"""

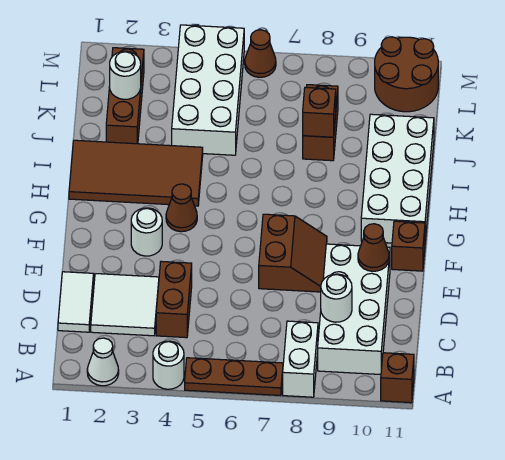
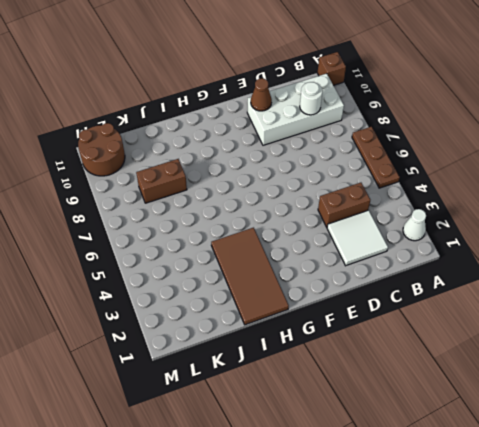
none -> white round brick A4 level 1
none -> white brick A8:B8 level 1
none -> white tile C1:D1 level 1

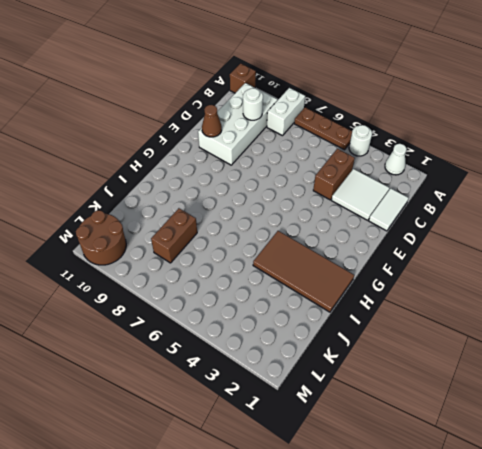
none -> brown slope E7:F8 level 1 top 7
none -> white round brick F3 level 1
none -> brown brick F11 level 1

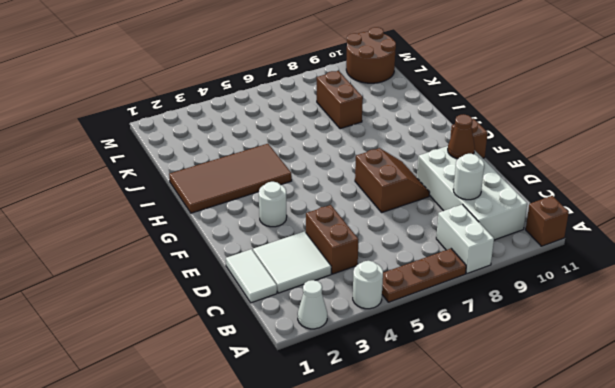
none -> brown cone G4 level 1
none -> white brick G10:J11 level 1
none -> brown brick J2:L2 level 1

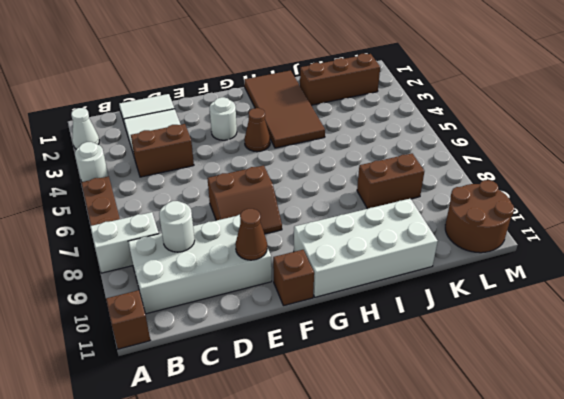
none -> white brick J4:M5 level 1
none -> brown cone M6 level 1
none -> brown brick J8 level 2

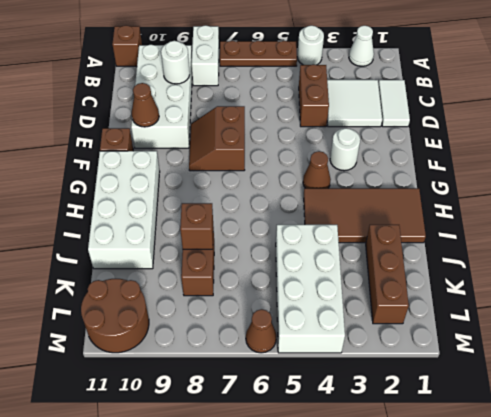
none -> white round brick K2 level 2

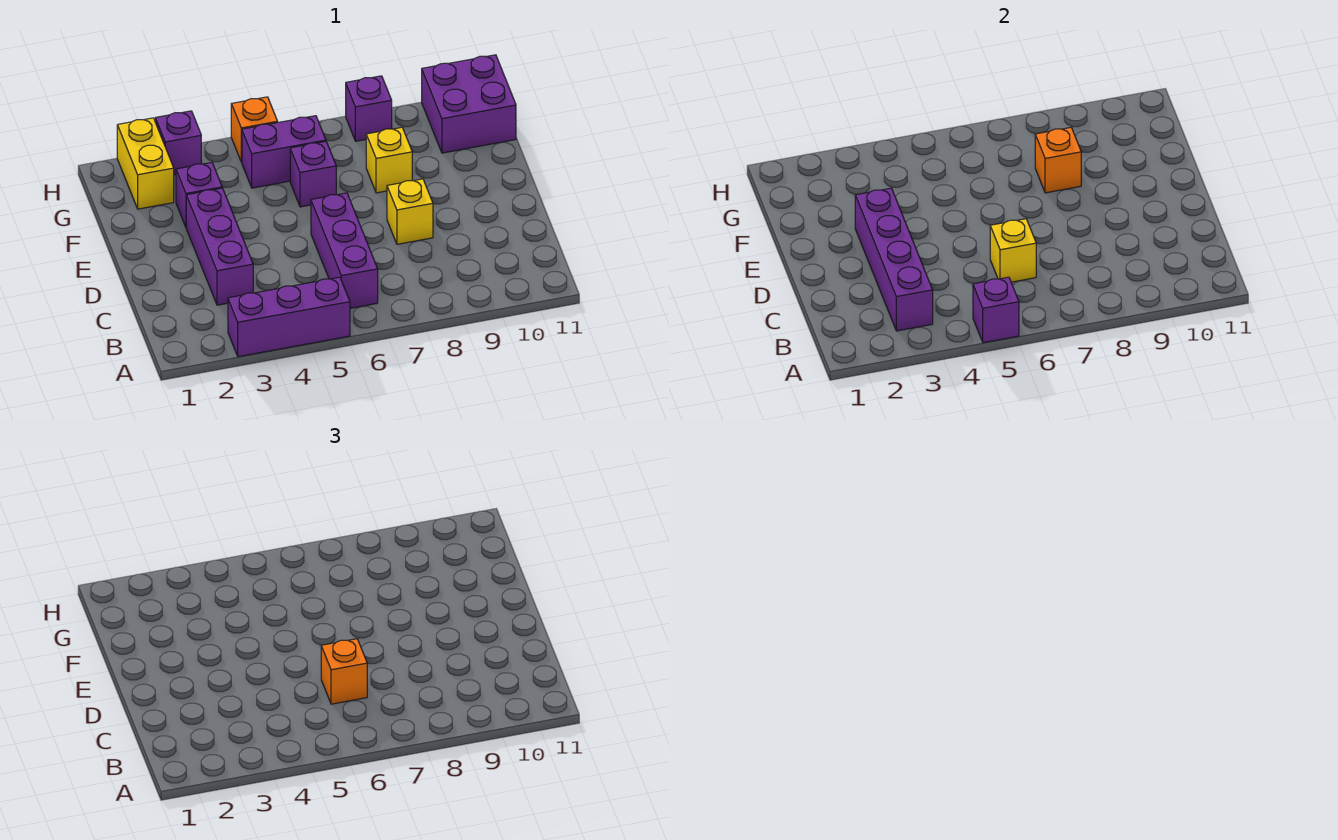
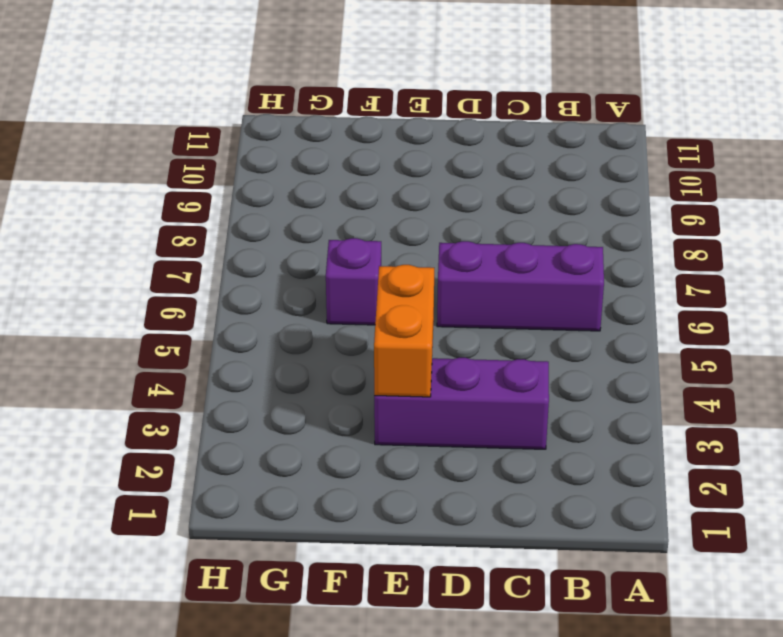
orange brick E3:E4 level 2 -> purple brick B3:E3 level 2
none -> purple brick A3:A5 level 1
none -> yellow brick D8 level 1
none -> purple brick F3 level 1

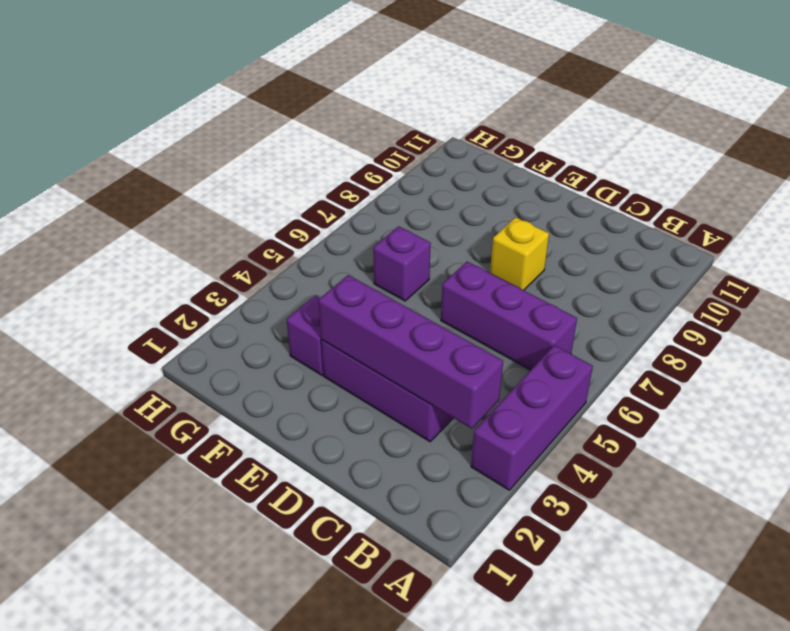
none -> yellow brick F8 level 1
none -> yellow brick G2:H2 level 1
none -> purple brick G5:G6 level 1

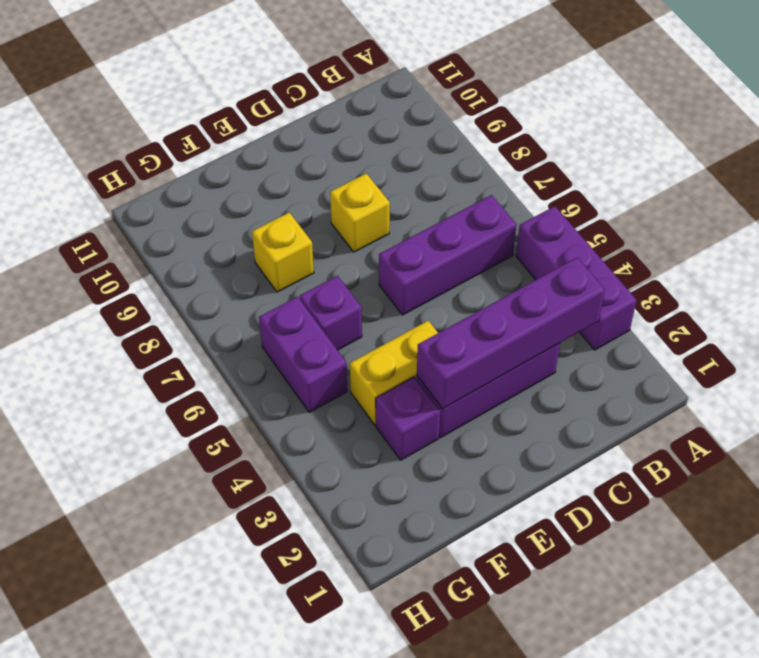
yellow brick E4:F4 level 1 -> yellow brick G2:H2 level 1
none -> purple brick G10:H11 level 1
none -> purple brick H3 level 1
none -> orange brick H5 level 1

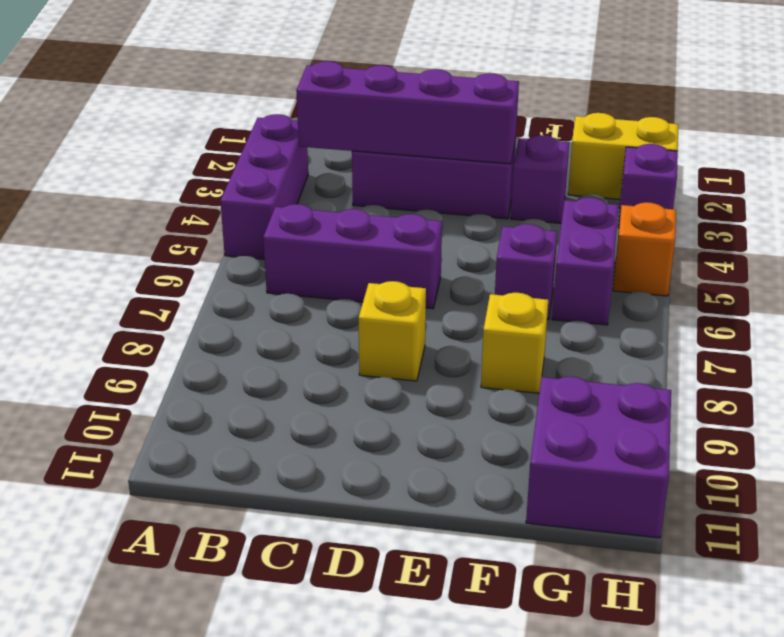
none -> purple brick H8 level 1
none -> purple brick A5 level 2
none -> yellow brick C6 level 2

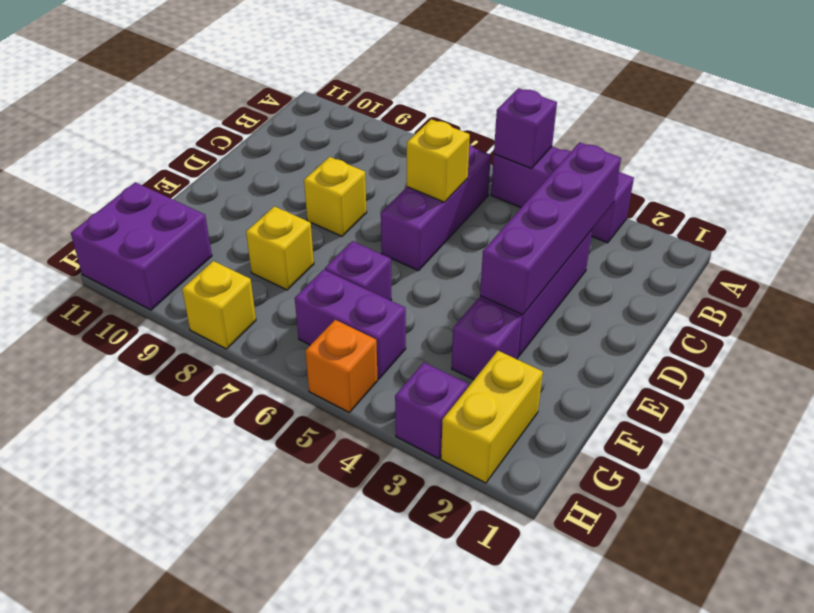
yellow brick H8 level 1 -> purple brick H8 level 1
none -> orange brick F8 level 2
none -> orange brick C6 level 3

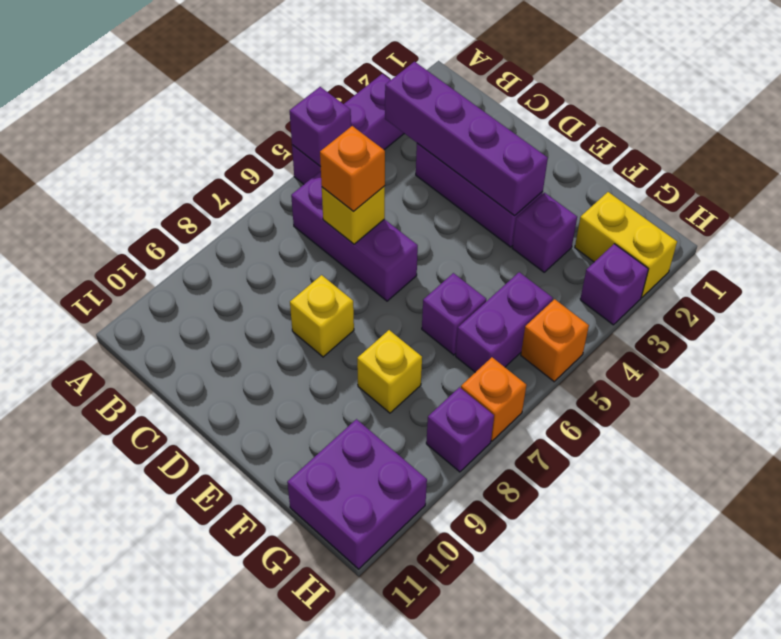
orange brick H7 level 1 -> orange brick F8 level 2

"""

▶ [The task]:
Transcribe the entries above exactly, from their first line through the line with "none -> white brick G10:J11 level 1", and omit all pictures.

▶ [Response to this task]:
none -> white round brick A4 level 1
none -> white brick A8:B8 level 1
none -> white tile C1:D1 level 1

none -> brown slope E7:F8 level 1 top 7
none -> white round brick F3 level 1
none -> brown brick F11 level 1

none -> brown cone G4 level 1
none -> white brick G10:J11 level 1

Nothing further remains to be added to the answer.